Object inventory data
*-*-*
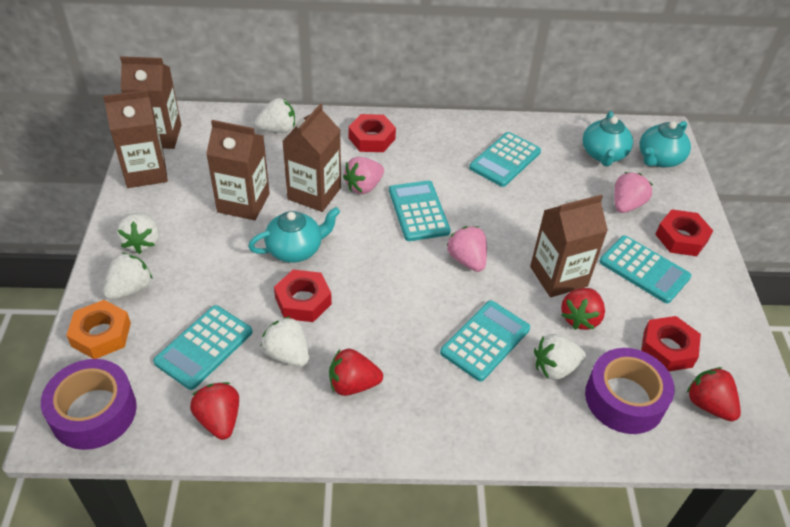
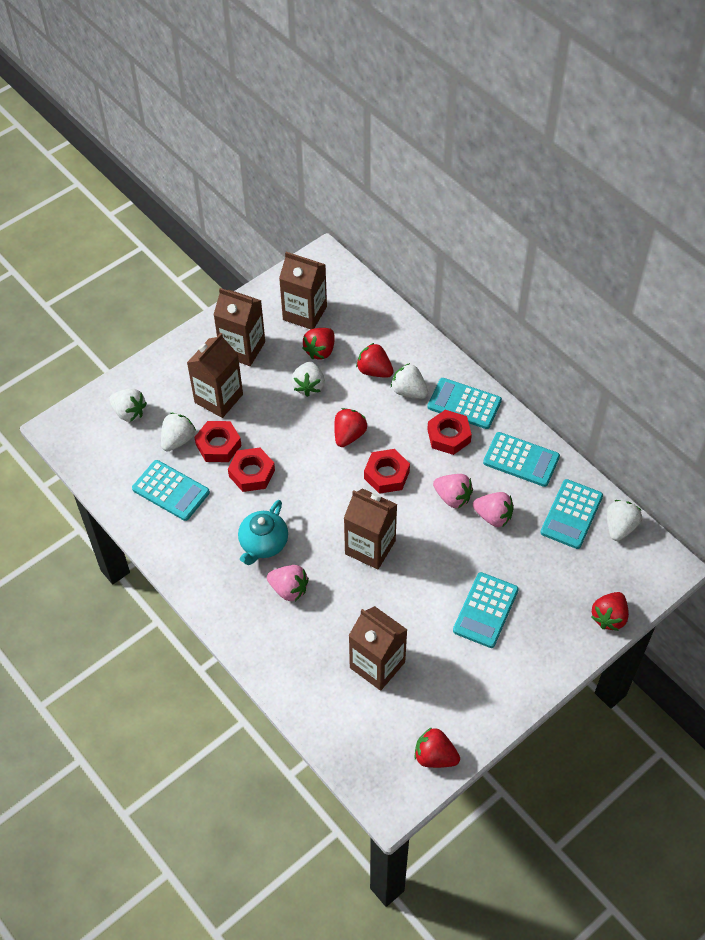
orange nut: [66,300,131,359] = 1 -> none = 0
purple tape: [41,359,137,450] [585,348,675,434] = 2 -> none = 0
red strawberry: [190,382,239,440] [329,349,383,396] [561,288,605,330] [687,367,741,421] = 4 -> [302,328,334,359] [334,408,367,447] [356,343,394,378] [414,727,460,768] [591,592,629,631] = 5
turquoise teapot: [248,207,340,263] [583,111,633,167] [640,121,691,167] = 3 -> [238,500,288,565] = 1

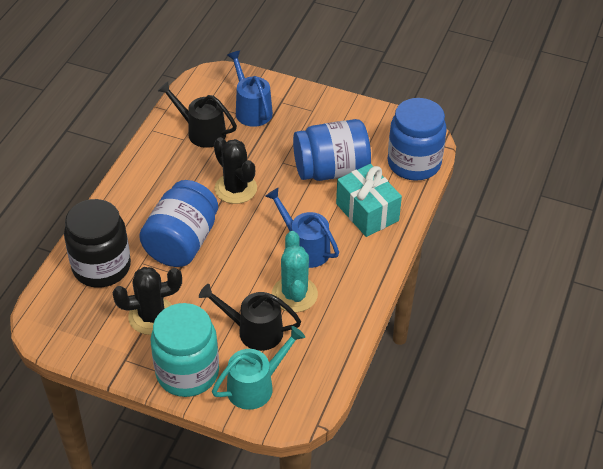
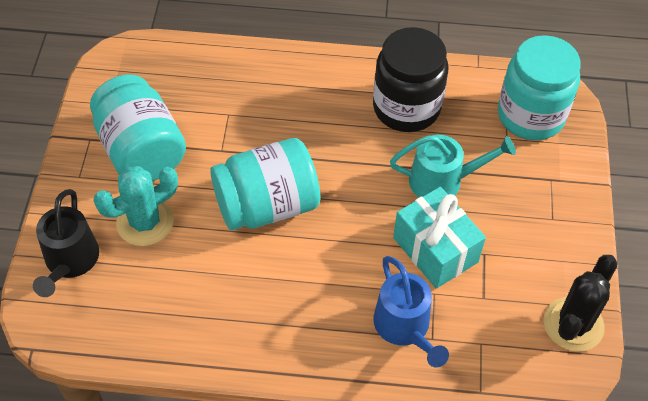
black cactus: [112,267,182,335] [214,137,257,204] = 2 -> [544,255,617,352] = 1
black watering can: [158,81,237,148] [199,284,301,351] = 2 -> [33,189,99,297] = 1
blue jar: [139,180,218,267] [293,119,371,181] [388,98,447,181] = 3 -> none = 0
blue watering can: [227,50,273,127] [265,188,339,268] = 2 -> [373,256,449,367] = 1
turquoise jar: [151,303,219,397] = 1 -> [90,74,186,181] [210,138,320,230] [498,35,581,140] = 3

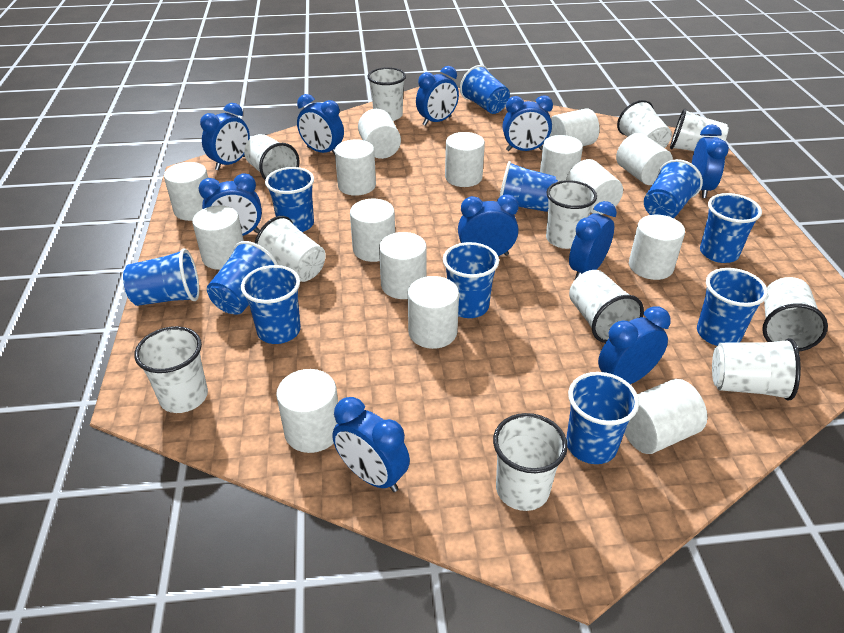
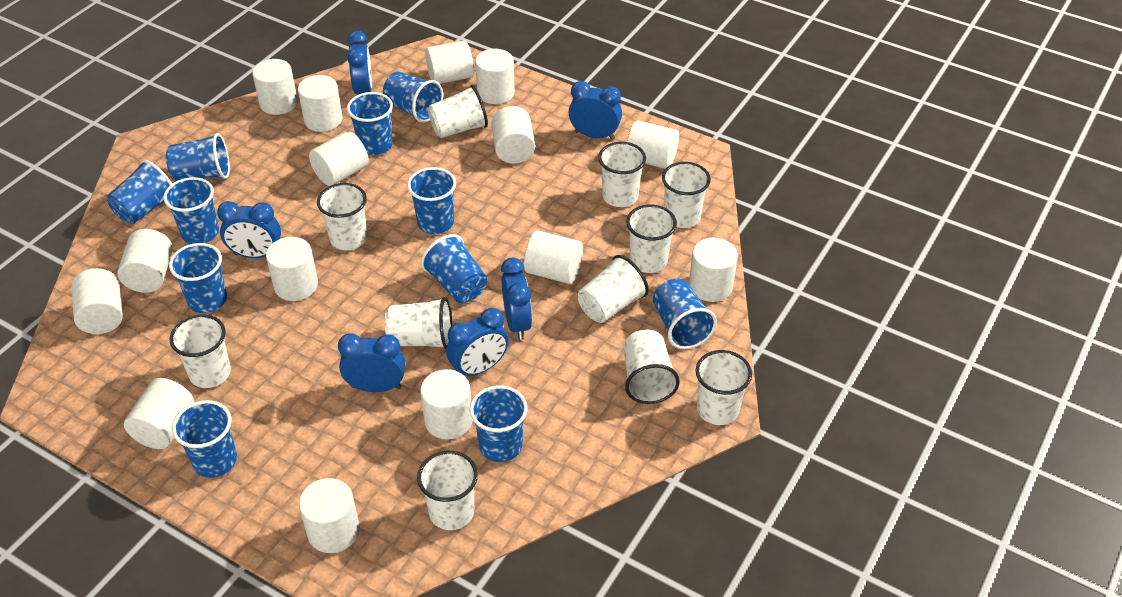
blue clock: [198,173,262,236] [200,103,250,170] [297,94,344,154] [332,397,410,492] [416,66,459,126] [458,194,519,256] [503,95,553,151] [569,201,617,279] [598,306,670,384] [692,125,729,198] = 10 -> [217,201,281,258] [338,333,405,392] [347,31,372,94] [446,308,509,376] [501,258,532,340] [569,81,622,140] = 6

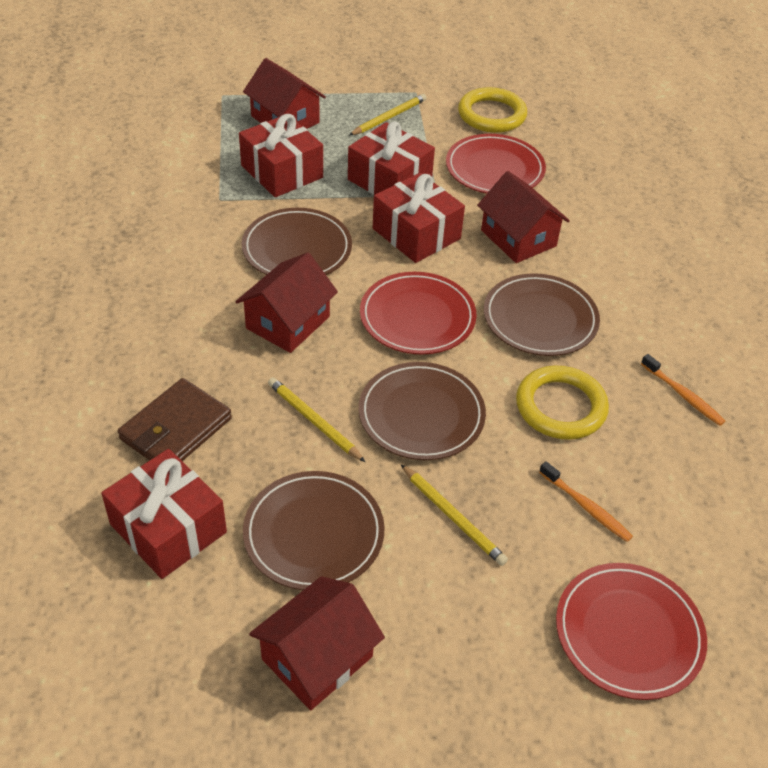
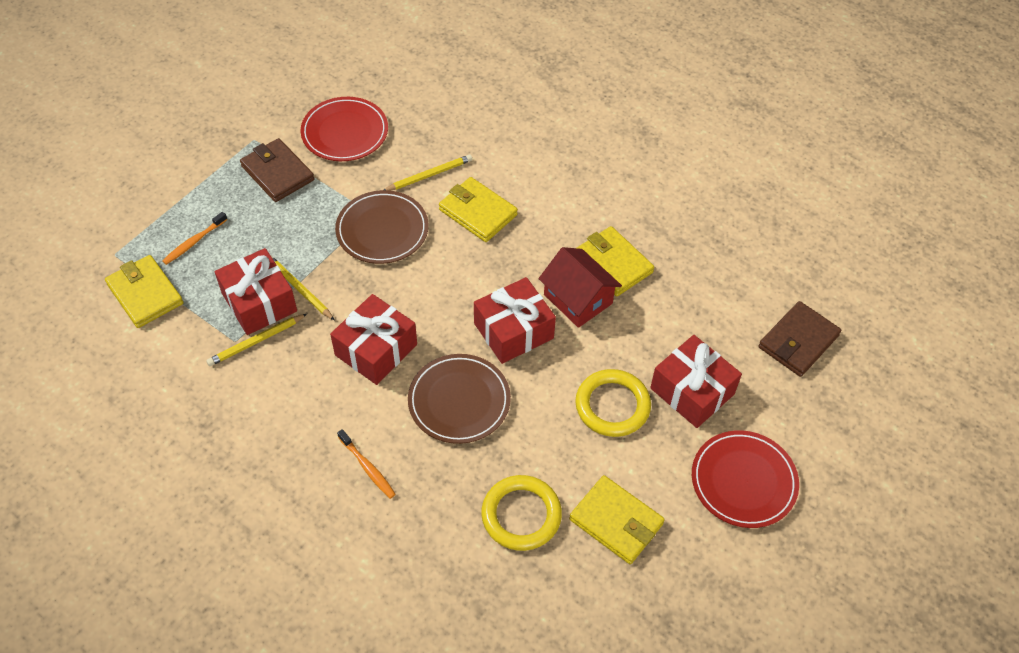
brown plate: [242,208,352,275] [243,471,385,590] [359,362,486,460] [484,274,600,356] = 4 -> [335,190,429,264] [408,354,511,444] = 2
brown wallet: [118,378,232,461] = 1 -> [240,138,314,202] [759,301,841,377] = 2
red house: [236,253,338,353] [243,58,326,129] [249,576,385,710] [477,171,570,263] = 4 -> [538,247,622,328] = 1
red plate: [360,272,476,355] [446,134,546,194] [556,563,707,700] = 3 -> [301,97,388,161] [692,430,799,528] = 2
yellow wallet: none = 0 -> [105,255,183,328] [439,177,518,242] [569,475,665,564] [577,226,654,296] = 4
*-*-*
*EXERCISE PROMPT*
Within the entries, find all lines that contain "none" and copy each one.

*WRITTEN SOLUTION*
orange nut: [66,300,131,359] = 1 -> none = 0
purple tape: [41,359,137,450] [585,348,675,434] = 2 -> none = 0
blue jar: [139,180,218,267] [293,119,371,181] [388,98,447,181] = 3 -> none = 0
yellow wallet: none = 0 -> [105,255,183,328] [439,177,518,242] [569,475,665,564] [577,226,654,296] = 4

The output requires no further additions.